§ What is expected
The answer should consist solely of the lines from the first one below through the line containing "purple brick F3:F5", copied exactly.

Scene change data

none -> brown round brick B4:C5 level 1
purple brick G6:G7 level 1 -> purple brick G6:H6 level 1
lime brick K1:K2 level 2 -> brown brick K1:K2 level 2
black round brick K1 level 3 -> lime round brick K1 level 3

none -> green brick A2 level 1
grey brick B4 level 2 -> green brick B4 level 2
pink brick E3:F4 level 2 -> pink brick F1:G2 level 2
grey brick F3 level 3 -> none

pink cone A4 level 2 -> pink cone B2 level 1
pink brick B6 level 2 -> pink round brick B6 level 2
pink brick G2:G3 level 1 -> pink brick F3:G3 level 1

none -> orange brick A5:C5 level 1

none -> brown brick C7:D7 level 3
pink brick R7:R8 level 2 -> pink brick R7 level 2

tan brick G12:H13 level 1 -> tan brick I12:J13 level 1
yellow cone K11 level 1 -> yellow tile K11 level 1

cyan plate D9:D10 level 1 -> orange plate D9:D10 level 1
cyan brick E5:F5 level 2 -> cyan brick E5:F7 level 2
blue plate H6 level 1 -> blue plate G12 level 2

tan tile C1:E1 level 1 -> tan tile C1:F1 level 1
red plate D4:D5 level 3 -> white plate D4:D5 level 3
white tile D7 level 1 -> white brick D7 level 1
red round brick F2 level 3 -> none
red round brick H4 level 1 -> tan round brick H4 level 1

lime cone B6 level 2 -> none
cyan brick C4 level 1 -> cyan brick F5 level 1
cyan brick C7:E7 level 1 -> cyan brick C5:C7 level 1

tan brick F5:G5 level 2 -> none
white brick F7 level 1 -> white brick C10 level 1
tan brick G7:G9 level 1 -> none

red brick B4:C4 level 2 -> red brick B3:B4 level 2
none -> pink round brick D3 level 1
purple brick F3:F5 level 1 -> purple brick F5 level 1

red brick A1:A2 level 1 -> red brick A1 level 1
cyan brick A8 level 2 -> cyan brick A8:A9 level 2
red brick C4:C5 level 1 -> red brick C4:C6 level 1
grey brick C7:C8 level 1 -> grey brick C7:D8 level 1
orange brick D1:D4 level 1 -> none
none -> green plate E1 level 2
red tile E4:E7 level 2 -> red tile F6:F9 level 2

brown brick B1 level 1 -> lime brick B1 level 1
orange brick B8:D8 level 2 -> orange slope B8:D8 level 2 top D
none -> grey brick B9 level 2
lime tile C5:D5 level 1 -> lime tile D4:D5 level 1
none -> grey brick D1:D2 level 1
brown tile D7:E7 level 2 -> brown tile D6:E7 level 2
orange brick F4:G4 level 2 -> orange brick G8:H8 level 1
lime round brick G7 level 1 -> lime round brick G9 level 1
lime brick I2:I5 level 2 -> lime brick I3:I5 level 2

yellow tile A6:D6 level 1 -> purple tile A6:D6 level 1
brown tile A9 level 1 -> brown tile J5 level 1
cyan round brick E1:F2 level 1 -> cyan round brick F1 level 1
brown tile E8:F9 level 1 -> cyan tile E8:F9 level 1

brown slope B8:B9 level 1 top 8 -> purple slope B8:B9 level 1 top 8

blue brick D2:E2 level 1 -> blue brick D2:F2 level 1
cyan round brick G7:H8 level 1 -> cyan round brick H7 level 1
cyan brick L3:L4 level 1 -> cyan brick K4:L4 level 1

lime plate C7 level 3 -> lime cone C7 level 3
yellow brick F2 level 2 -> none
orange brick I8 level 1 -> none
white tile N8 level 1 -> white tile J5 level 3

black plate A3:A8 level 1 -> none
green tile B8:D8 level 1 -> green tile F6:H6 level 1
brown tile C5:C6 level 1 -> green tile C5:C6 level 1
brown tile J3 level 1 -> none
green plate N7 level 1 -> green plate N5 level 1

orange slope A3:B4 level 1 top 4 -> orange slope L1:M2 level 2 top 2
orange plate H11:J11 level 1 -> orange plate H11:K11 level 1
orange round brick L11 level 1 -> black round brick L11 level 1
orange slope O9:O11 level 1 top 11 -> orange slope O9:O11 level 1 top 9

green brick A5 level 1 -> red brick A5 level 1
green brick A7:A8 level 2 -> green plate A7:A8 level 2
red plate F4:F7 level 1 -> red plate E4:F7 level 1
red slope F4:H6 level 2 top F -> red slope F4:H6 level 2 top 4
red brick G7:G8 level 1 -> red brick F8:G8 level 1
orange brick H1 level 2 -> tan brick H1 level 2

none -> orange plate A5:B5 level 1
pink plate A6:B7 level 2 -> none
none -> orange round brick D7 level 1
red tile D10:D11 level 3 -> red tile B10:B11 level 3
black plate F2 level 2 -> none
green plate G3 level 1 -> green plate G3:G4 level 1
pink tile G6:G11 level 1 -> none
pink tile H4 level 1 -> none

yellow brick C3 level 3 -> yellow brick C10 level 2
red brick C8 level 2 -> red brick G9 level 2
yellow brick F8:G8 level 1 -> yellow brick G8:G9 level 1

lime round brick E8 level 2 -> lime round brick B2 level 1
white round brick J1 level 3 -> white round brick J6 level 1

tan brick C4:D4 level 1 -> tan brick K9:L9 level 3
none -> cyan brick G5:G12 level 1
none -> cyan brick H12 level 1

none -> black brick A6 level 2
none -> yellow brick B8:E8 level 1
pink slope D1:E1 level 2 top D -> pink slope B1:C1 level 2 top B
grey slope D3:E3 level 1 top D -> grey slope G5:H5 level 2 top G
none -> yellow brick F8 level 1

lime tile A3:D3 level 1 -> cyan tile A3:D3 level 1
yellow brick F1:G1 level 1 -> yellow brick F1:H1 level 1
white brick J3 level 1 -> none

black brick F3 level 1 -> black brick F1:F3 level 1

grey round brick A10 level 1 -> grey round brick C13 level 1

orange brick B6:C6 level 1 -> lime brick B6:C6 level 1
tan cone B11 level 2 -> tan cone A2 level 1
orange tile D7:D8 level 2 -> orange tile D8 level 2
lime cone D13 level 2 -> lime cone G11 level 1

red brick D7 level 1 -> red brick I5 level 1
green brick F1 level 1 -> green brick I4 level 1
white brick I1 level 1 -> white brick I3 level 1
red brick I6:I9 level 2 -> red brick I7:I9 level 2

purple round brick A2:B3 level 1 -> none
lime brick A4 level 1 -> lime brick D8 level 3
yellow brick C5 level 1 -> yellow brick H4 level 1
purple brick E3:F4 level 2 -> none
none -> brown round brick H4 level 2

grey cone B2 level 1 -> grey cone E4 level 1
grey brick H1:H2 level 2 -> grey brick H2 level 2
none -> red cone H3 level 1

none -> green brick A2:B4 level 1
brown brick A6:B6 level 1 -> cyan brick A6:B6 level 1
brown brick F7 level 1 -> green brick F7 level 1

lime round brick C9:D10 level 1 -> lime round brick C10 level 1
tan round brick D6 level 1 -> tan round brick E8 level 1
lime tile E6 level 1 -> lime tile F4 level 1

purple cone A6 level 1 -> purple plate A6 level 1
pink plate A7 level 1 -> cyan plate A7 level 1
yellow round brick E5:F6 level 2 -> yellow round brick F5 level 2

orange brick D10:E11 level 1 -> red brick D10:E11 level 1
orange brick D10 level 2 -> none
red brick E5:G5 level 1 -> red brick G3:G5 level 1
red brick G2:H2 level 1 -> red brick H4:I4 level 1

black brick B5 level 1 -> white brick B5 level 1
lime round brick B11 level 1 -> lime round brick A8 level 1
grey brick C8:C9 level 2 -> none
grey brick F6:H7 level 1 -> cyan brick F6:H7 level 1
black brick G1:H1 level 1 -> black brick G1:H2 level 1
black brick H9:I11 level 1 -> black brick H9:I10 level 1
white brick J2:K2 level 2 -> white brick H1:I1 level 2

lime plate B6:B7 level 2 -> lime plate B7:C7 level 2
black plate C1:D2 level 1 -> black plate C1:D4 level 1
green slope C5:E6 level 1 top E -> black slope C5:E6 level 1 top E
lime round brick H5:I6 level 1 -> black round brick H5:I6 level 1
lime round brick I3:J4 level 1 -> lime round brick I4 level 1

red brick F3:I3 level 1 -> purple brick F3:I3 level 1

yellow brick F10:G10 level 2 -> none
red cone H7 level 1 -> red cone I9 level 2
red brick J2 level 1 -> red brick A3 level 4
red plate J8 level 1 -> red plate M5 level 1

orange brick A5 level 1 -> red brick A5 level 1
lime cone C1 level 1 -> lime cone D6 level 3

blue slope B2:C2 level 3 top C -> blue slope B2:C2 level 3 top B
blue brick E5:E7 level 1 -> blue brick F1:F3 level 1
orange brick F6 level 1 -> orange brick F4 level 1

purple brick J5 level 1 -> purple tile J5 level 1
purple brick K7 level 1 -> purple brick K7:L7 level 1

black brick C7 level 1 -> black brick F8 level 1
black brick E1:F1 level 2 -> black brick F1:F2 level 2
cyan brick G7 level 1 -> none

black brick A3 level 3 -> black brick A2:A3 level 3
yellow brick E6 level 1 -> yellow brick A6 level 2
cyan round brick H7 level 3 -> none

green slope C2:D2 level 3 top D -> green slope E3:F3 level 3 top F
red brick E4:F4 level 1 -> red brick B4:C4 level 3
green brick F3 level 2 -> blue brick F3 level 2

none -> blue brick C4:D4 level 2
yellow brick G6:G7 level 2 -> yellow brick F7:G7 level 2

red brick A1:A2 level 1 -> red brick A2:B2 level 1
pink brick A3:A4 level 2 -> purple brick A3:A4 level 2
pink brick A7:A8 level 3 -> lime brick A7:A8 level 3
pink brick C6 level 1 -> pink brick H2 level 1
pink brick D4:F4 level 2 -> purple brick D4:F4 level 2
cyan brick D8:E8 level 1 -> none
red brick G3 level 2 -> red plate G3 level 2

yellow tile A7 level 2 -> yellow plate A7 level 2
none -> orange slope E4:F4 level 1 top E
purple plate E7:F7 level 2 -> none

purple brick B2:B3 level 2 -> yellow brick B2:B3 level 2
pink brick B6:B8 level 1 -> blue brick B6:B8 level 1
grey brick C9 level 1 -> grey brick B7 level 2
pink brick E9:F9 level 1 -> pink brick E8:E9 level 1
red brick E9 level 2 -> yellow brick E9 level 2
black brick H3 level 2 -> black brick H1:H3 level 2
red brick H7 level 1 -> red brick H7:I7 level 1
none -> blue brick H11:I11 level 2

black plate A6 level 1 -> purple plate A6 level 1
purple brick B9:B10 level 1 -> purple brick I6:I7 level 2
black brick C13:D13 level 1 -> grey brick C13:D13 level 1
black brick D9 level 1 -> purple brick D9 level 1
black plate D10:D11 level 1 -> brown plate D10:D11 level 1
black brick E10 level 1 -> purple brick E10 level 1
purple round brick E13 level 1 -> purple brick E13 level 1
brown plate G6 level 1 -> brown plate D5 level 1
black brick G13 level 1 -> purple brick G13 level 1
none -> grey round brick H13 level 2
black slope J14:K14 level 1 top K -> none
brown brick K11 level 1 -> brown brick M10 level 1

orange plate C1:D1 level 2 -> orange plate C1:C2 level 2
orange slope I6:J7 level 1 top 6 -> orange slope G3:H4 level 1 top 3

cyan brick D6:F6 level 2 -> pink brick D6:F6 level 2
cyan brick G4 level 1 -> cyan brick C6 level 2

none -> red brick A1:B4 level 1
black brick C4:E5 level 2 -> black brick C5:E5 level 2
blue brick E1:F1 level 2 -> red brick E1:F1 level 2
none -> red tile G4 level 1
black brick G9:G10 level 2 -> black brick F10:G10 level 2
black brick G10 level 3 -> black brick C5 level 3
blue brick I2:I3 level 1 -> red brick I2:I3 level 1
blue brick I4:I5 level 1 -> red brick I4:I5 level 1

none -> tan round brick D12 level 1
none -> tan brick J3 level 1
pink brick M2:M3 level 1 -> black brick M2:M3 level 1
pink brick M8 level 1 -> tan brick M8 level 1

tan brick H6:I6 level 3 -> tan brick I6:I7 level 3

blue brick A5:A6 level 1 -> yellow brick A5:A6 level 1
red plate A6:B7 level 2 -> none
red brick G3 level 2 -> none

§ Result of this exercise
none -> brown round brick B4:C5 level 1
purple brick G6:G7 level 1 -> purple brick G6:H6 level 1
lime brick K1:K2 level 2 -> brown brick K1:K2 level 2
black round brick K1 level 3 -> lime round brick K1 level 3

none -> green brick A2 level 1
grey brick B4 level 2 -> green brick B4 level 2
pink brick E3:F4 level 2 -> pink brick F1:G2 level 2
grey brick F3 level 3 -> none

pink cone A4 level 2 -> pink cone B2 level 1
pink brick B6 level 2 -> pink round brick B6 level 2
pink brick G2:G3 level 1 -> pink brick F3:G3 level 1

none -> orange brick A5:C5 level 1

none -> brown brick C7:D7 level 3
pink brick R7:R8 level 2 -> pink brick R7 level 2

tan brick G12:H13 level 1 -> tan brick I12:J13 level 1
yellow cone K11 level 1 -> yellow tile K11 level 1

cyan plate D9:D10 level 1 -> orange plate D9:D10 level 1
cyan brick E5:F5 level 2 -> cyan brick E5:F7 level 2
blue plate H6 level 1 -> blue plate G12 level 2

tan tile C1:E1 level 1 -> tan tile C1:F1 level 1
red plate D4:D5 level 3 -> white plate D4:D5 level 3
white tile D7 level 1 -> white brick D7 level 1
red round brick F2 level 3 -> none
red round brick H4 level 1 -> tan round brick H4 level 1

lime cone B6 level 2 -> none
cyan brick C4 level 1 -> cyan brick F5 level 1
cyan brick C7:E7 level 1 -> cyan brick C5:C7 level 1

tan brick F5:G5 level 2 -> none
white brick F7 level 1 -> white brick C10 level 1
tan brick G7:G9 level 1 -> none

red brick B4:C4 level 2 -> red brick B3:B4 level 2
none -> pink round brick D3 level 1
purple brick F3:F5 level 1 -> purple brick F5 level 1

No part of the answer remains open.